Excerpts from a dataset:
____
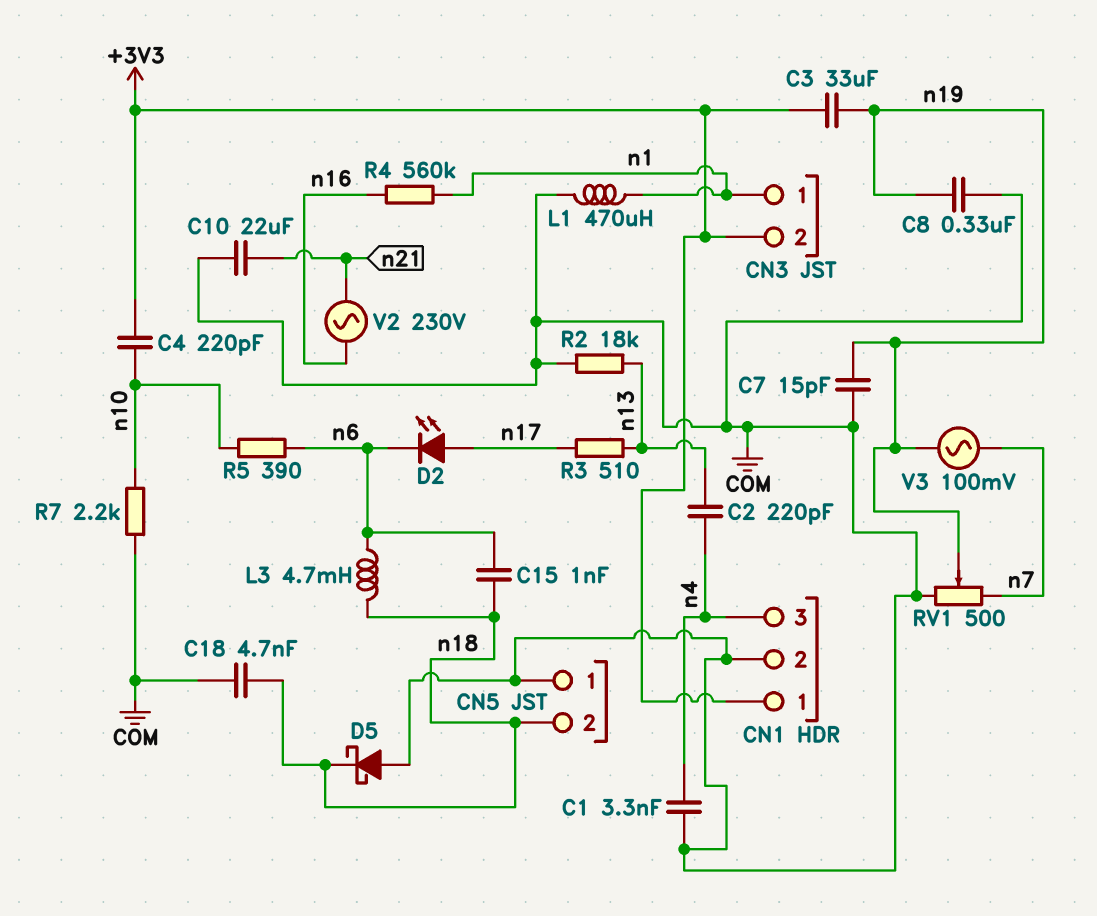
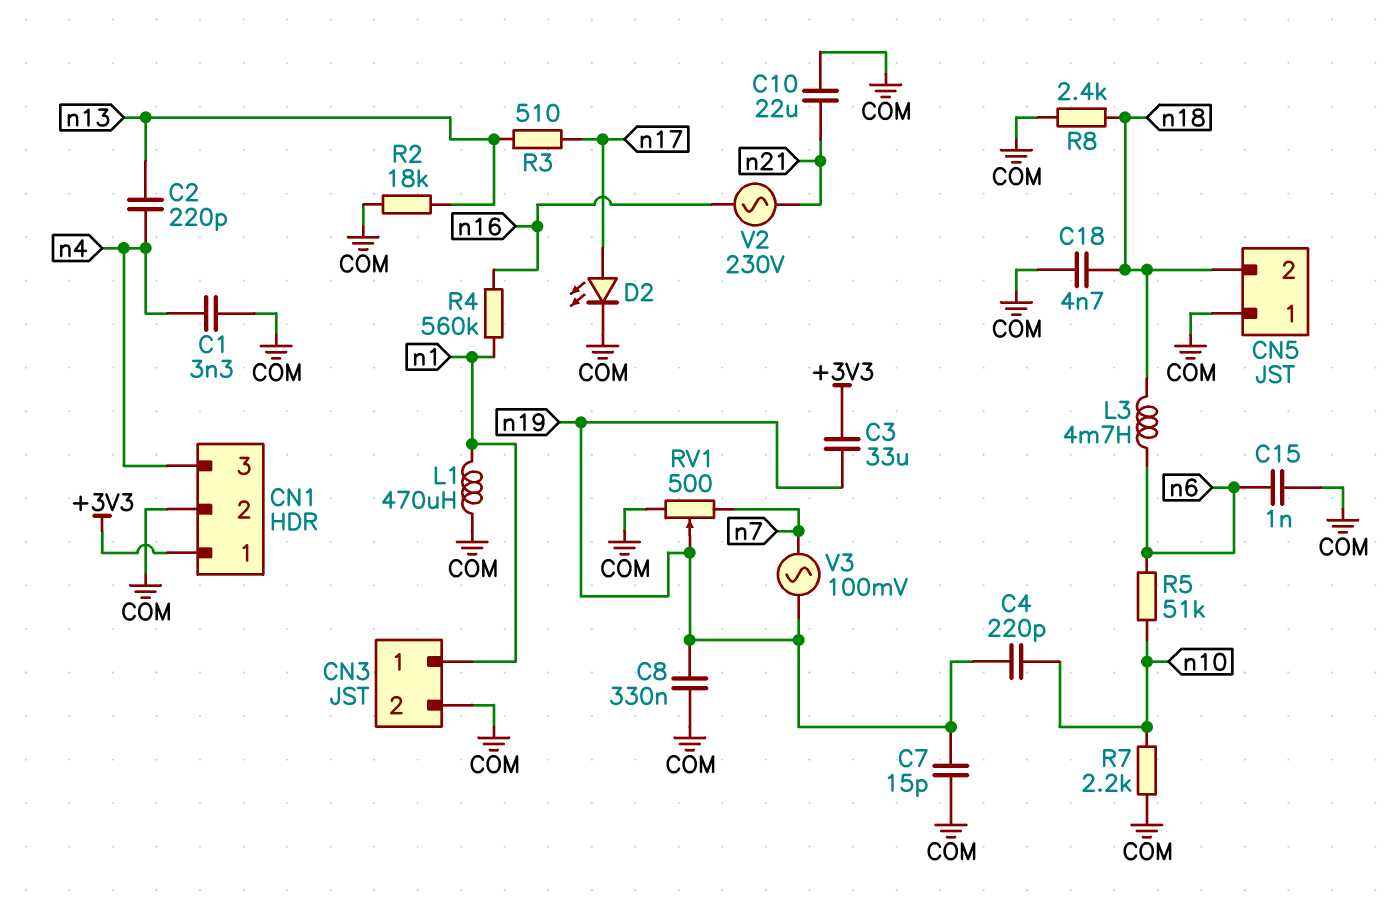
C4: 220pF (+3V3, n10) -> 220pF (n10, n19)
C15: 1nF (n6, n18) -> 1nF (COM, n6)
CN3 pin 2: +3V3 -> COM
D2: LED (A n17, K n6) -> LED (A n17, K COM)
D5: schottky (A COM, K n18) -> none
R5: 390 (n6, n10) -> 51k (n6, n10)
R8: none -> 2.4k (COM, n18)

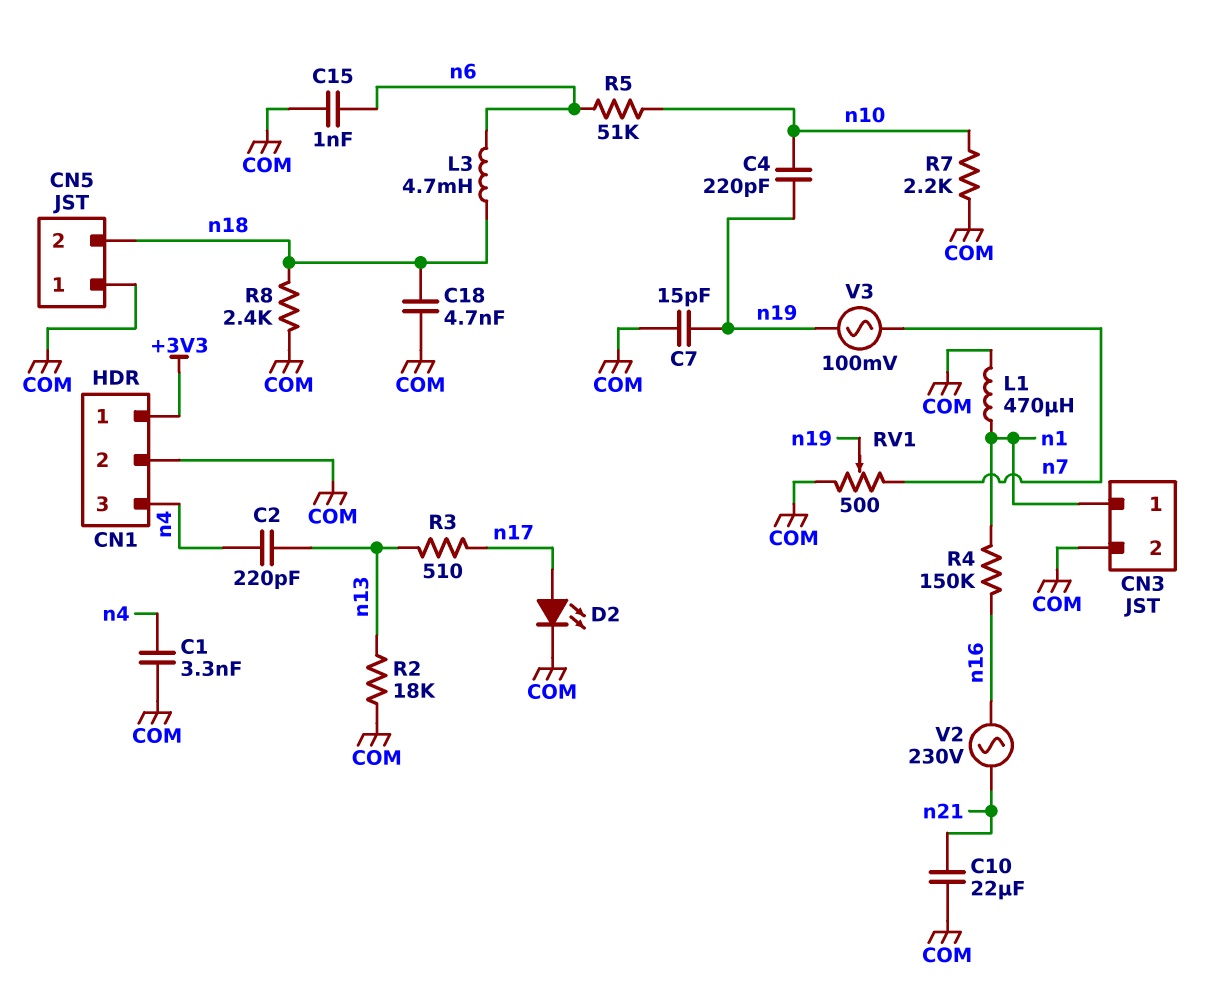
C3: 33uF (+3V3, n19) -> none
C8: 330nF (COM, n19) -> none
R4: 560k (n1, n16) -> 150k (n1, n16)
____
In the transcription, every picture is to be excluded and the records above given again exactly.

C4: 220pF (+3V3, n10) -> 220pF (n10, n19)
C15: 1nF (n6, n18) -> 1nF (COM, n6)
CN3 pin 2: +3V3 -> COM
D2: LED (A n17, K n6) -> LED (A n17, K COM)
D5: schottky (A COM, K n18) -> none
R5: 390 (n6, n10) -> 51k (n6, n10)
R8: none -> 2.4k (COM, n18)

C3: 33uF (+3V3, n19) -> none
C8: 330nF (COM, n19) -> none
R4: 560k (n1, n16) -> 150k (n1, n16)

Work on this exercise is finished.